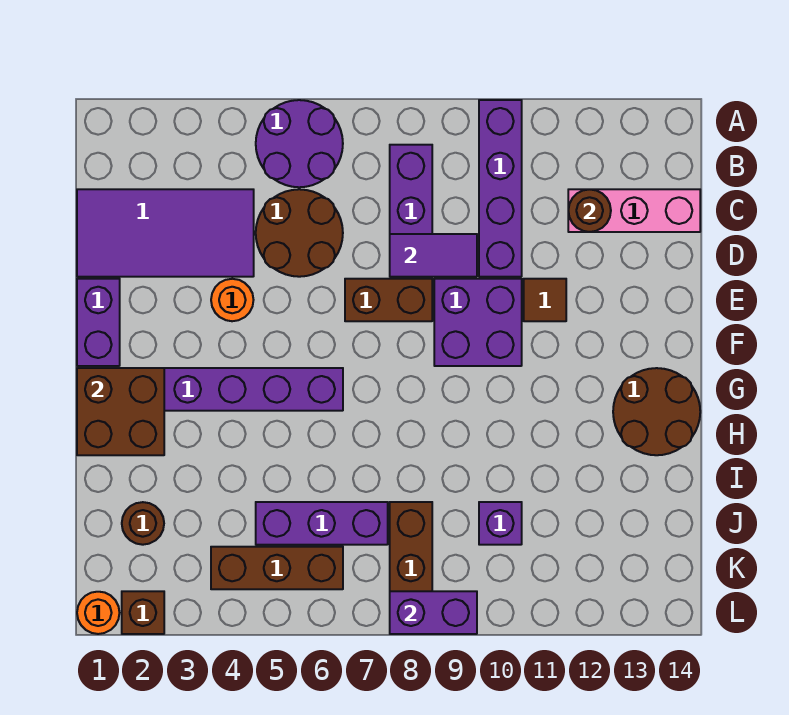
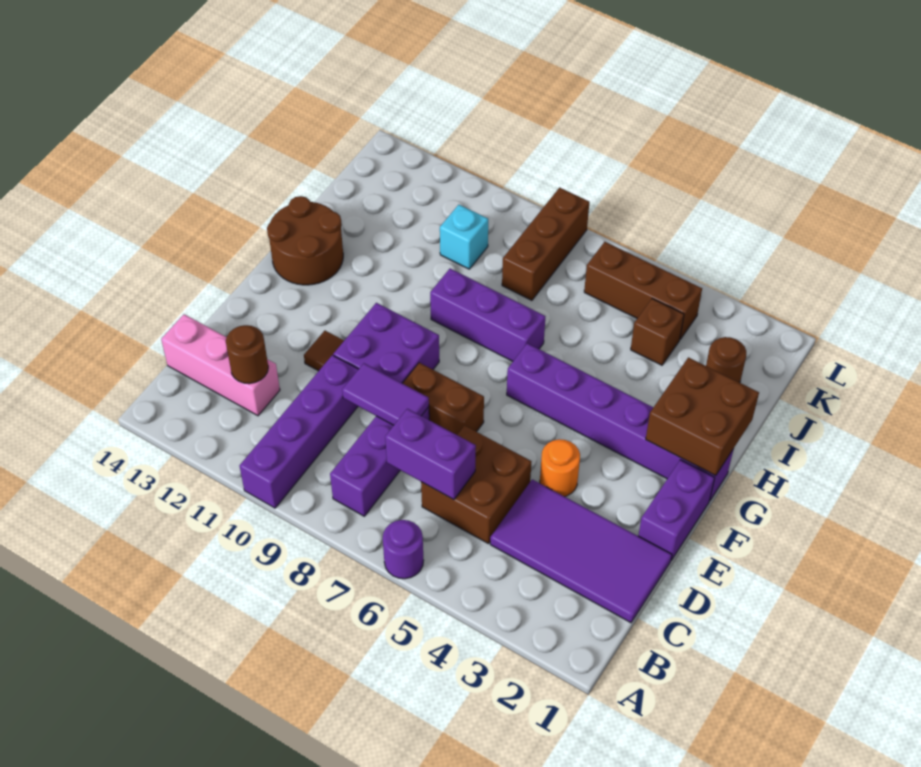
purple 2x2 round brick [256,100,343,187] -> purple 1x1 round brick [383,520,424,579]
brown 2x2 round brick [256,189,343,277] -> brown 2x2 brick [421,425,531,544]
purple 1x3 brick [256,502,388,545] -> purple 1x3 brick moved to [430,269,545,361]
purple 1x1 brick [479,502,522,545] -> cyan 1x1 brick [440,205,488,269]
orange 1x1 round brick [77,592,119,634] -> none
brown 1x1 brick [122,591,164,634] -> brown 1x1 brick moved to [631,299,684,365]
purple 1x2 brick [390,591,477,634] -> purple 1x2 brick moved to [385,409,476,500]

━━━━━━━━━━━━━━━━

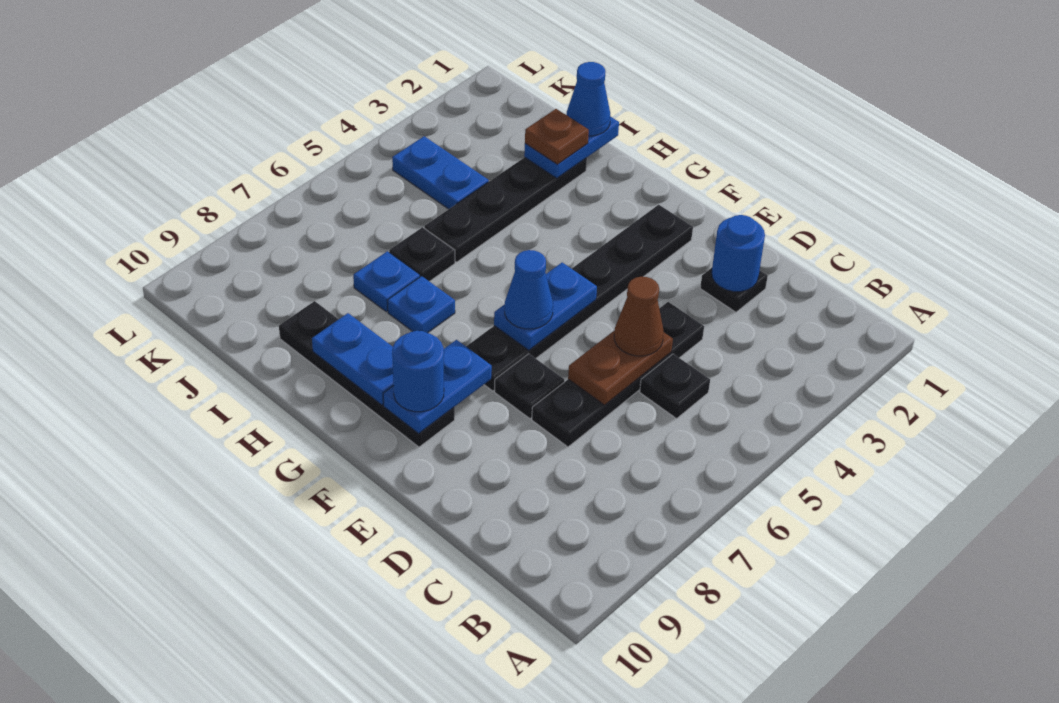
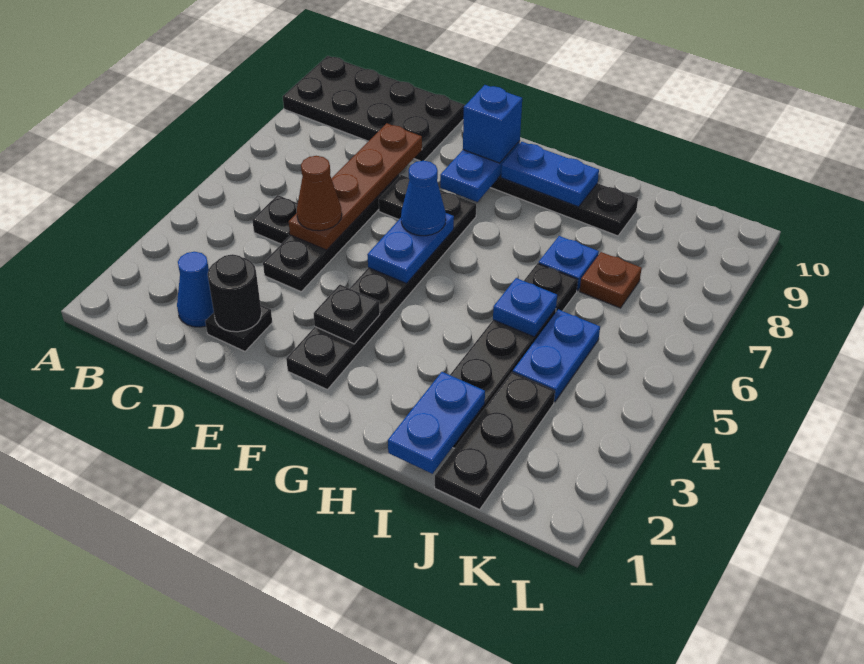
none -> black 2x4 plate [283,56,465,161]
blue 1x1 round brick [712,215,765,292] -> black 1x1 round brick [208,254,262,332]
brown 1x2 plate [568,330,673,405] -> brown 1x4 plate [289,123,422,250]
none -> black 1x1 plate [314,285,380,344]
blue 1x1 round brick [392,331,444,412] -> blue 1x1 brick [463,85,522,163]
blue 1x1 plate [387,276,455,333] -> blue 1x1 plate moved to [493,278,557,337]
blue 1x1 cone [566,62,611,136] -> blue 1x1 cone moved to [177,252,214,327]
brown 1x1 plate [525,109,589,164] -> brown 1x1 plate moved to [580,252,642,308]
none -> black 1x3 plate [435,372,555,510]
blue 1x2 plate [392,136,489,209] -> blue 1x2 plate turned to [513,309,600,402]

━━━━━━━━━━━━━━━━

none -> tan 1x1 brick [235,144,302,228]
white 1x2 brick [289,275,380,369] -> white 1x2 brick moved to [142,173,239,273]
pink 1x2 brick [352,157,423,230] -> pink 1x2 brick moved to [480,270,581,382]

━━━━━━━━━━━━━━━━

:: What you need to do ::
What is needed is a verbatim copy of every line in the records above from the one containing "none -> black 1x3 plate [435,372,555,510]" down to the one containing "blue 1x2 plate [392,136,489,209]", both included, and nothing more.

:: Solved exercise ::
none -> black 1x3 plate [435,372,555,510]
blue 1x2 plate [392,136,489,209] -> blue 1x2 plate turned to [513,309,600,402]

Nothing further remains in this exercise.